** Problem statement **
All lines containing the string "RELAY" must be copied from the entries.

*** Begin section ***

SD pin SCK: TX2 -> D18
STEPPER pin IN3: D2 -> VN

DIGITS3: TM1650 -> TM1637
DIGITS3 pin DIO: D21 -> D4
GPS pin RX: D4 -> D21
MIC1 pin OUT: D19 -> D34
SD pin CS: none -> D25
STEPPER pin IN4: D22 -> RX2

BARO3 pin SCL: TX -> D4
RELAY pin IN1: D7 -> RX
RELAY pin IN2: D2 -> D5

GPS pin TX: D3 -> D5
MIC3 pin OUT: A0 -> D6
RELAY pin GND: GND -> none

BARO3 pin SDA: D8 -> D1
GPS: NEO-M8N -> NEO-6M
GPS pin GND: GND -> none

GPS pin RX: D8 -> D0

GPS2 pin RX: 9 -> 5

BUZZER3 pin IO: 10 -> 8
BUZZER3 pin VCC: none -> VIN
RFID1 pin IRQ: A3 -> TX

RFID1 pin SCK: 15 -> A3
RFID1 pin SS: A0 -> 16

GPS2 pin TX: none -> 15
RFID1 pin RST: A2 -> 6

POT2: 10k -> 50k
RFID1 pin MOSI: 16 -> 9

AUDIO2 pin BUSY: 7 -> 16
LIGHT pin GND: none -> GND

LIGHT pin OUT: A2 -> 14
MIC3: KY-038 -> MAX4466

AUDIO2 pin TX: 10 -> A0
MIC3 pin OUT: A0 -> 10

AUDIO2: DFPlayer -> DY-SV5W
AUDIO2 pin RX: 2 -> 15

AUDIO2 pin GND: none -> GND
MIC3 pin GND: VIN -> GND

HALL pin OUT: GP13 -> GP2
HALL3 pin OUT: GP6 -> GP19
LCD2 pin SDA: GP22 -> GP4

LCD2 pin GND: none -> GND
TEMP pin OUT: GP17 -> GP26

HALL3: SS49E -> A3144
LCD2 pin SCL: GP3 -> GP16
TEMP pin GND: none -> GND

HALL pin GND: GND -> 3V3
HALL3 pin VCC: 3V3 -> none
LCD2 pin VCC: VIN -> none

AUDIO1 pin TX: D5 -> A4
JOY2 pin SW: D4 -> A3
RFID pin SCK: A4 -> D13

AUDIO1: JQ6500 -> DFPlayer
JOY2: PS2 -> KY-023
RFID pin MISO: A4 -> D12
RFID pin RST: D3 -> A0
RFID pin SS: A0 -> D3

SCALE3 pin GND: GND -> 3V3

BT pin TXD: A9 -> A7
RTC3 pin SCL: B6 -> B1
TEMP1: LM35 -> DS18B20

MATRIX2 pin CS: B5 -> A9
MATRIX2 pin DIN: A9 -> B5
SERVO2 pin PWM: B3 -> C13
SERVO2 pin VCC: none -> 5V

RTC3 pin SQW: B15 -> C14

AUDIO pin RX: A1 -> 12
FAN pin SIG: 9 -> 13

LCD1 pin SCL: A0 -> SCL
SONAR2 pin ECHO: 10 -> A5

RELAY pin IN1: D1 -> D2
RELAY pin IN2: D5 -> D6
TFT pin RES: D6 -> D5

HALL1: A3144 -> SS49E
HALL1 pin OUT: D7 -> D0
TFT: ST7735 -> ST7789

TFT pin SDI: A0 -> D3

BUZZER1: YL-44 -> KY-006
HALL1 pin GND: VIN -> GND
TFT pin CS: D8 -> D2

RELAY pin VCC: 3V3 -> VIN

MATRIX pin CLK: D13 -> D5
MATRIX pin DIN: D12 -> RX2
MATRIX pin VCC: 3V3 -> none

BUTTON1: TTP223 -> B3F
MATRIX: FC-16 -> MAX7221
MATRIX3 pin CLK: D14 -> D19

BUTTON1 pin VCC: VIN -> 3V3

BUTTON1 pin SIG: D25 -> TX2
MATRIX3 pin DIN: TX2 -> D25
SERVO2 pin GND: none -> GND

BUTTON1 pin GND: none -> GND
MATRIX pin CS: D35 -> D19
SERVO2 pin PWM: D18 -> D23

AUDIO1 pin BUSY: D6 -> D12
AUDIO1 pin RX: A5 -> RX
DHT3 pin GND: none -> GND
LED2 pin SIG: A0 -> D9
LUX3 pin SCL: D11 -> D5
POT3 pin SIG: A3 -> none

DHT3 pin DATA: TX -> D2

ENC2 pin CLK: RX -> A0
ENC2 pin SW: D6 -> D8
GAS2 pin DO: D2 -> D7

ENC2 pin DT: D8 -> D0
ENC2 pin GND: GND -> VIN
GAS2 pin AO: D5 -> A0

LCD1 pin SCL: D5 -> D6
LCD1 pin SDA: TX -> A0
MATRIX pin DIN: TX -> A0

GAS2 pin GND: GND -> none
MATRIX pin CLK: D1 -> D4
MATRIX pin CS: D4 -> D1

*** End section ***

** Exercise result **
RELAY pin IN1: D7 -> RX
RELAY pin IN2: D2 -> D5
RELAY pin GND: GND -> none
RELAY pin IN1: D1 -> D2
RELAY pin IN2: D5 -> D6
RELAY pin VCC: 3V3 -> VIN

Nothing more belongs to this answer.